Dataset rows:

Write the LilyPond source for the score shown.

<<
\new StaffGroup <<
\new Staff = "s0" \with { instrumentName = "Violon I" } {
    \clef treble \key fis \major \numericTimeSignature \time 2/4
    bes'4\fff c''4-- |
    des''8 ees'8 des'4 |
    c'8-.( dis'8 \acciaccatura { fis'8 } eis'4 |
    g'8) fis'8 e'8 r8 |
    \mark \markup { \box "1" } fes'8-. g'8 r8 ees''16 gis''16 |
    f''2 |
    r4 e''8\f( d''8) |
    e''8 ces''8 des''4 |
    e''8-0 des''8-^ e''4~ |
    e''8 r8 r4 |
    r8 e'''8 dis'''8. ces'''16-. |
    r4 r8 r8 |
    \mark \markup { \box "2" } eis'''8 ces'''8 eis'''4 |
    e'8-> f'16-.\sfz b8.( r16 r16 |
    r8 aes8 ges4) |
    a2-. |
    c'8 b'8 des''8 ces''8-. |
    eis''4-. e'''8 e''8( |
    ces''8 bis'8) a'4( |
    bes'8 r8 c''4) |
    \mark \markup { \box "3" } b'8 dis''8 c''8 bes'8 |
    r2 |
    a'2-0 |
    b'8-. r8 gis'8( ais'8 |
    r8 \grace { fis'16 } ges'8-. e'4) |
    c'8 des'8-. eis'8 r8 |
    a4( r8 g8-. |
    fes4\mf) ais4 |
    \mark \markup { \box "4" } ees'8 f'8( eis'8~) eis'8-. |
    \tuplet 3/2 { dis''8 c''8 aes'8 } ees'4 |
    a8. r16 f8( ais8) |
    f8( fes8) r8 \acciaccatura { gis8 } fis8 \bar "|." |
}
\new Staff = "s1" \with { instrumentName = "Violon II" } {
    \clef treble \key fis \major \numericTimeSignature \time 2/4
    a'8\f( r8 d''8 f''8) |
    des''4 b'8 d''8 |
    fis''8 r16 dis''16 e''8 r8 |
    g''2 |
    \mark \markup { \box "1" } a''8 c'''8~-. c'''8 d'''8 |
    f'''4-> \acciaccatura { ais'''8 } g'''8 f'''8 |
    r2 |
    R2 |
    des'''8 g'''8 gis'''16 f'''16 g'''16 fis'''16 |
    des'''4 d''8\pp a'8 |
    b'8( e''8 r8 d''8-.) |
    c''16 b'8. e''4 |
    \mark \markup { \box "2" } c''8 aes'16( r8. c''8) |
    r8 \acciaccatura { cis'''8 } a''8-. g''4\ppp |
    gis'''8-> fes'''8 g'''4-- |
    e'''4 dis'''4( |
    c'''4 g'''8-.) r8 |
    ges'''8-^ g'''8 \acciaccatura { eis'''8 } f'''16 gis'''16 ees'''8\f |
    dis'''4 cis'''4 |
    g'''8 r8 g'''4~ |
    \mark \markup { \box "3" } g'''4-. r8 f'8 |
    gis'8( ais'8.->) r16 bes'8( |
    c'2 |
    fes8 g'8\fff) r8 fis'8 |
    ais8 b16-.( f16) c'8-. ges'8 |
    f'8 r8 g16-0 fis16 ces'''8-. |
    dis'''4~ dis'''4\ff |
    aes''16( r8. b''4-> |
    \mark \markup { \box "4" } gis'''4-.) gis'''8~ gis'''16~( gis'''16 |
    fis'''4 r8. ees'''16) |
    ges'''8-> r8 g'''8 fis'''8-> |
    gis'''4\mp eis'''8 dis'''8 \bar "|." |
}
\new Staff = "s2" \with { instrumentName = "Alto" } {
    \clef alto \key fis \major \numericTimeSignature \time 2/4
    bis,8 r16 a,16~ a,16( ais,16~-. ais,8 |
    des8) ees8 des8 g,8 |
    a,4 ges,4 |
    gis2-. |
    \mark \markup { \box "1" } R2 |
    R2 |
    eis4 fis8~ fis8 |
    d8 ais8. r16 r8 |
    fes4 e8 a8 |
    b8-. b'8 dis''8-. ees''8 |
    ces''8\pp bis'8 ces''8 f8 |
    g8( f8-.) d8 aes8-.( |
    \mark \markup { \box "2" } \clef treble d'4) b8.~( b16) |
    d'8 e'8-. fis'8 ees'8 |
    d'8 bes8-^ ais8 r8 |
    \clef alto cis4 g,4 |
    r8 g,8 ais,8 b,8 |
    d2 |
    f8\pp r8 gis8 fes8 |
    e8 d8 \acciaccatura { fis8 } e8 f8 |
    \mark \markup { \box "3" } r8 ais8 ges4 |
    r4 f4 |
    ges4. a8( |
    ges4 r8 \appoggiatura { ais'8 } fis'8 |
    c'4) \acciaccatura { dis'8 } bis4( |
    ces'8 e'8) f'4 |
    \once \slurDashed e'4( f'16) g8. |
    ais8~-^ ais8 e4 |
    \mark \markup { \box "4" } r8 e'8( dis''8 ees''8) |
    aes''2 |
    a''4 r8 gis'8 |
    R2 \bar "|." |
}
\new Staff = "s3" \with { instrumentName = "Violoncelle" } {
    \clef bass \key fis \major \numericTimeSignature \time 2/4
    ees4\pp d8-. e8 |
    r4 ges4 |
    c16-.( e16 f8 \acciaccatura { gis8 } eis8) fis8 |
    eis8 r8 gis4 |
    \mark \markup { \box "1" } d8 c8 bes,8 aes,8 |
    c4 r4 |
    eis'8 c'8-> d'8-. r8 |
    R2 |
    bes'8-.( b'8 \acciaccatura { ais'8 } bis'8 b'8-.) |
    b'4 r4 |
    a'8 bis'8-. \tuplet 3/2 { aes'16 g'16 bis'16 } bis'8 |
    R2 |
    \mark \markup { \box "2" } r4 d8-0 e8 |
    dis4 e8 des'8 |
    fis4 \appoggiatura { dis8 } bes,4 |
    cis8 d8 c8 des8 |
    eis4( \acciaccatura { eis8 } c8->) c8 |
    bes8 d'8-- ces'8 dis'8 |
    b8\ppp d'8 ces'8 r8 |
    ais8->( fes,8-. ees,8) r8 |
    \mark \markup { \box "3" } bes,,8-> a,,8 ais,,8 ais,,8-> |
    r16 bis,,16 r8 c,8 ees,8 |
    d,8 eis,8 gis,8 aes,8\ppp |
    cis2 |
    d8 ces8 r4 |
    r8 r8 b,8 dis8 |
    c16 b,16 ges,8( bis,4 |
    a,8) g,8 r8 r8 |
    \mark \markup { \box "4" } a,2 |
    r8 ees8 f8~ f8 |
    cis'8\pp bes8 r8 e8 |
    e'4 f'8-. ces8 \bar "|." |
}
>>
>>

§ EXERCISE OBJECTIVE
Please count the lines in the entries above that contain the string "with", and give only that number.

§ OUTPUT OF THE TASK
4